## PROVIDED MATERIAL
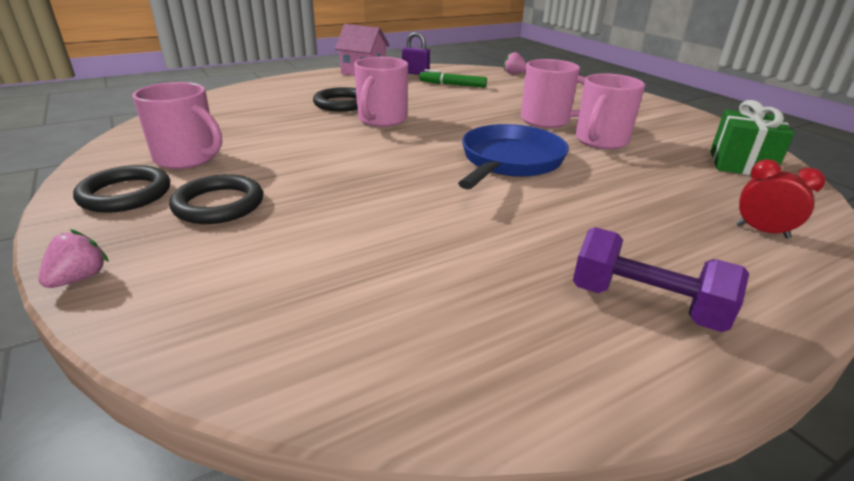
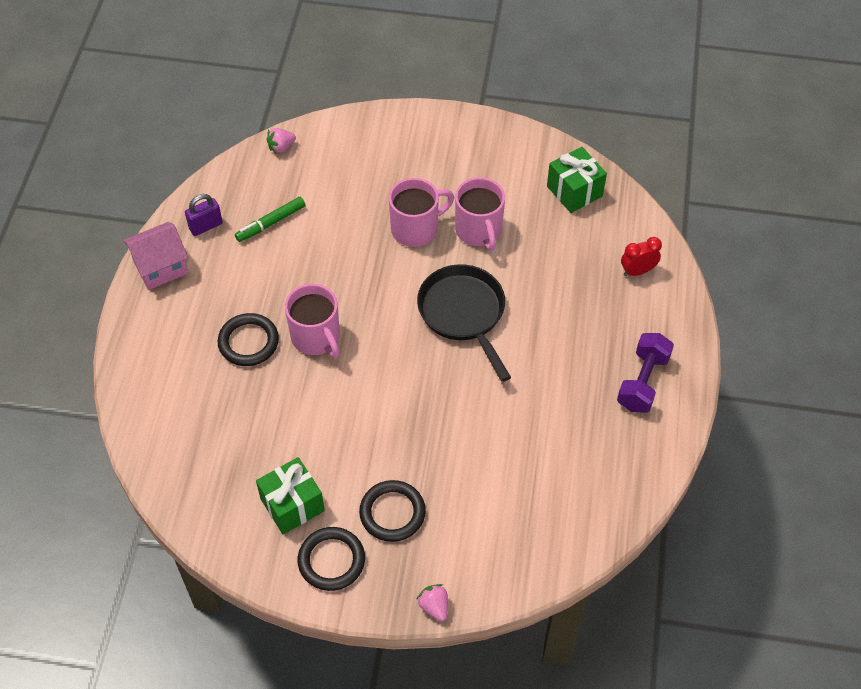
camera: 50 degrees left, 25 degrees up
pink mug [132,82,222,169] -> green gift [256,457,325,534]
blue pan [458,124,569,189] -> black pan [417,264,511,382]
purple dumbbell [573,227,749,332] -> purple dumbbell turned 45 degrees counterclockwise [617,333,674,413]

## WHAT THE TASK ASKS
From the line holding "pink mug [132,82,222,169]" to the end of the listing, copy every line exactly, both ends included, and add nothing.

## RESULT FOR THIS TASK
pink mug [132,82,222,169] -> green gift [256,457,325,534]
blue pan [458,124,569,189] -> black pan [417,264,511,382]
purple dumbbell [573,227,749,332] -> purple dumbbell turned 45 degrees counterclockwise [617,333,674,413]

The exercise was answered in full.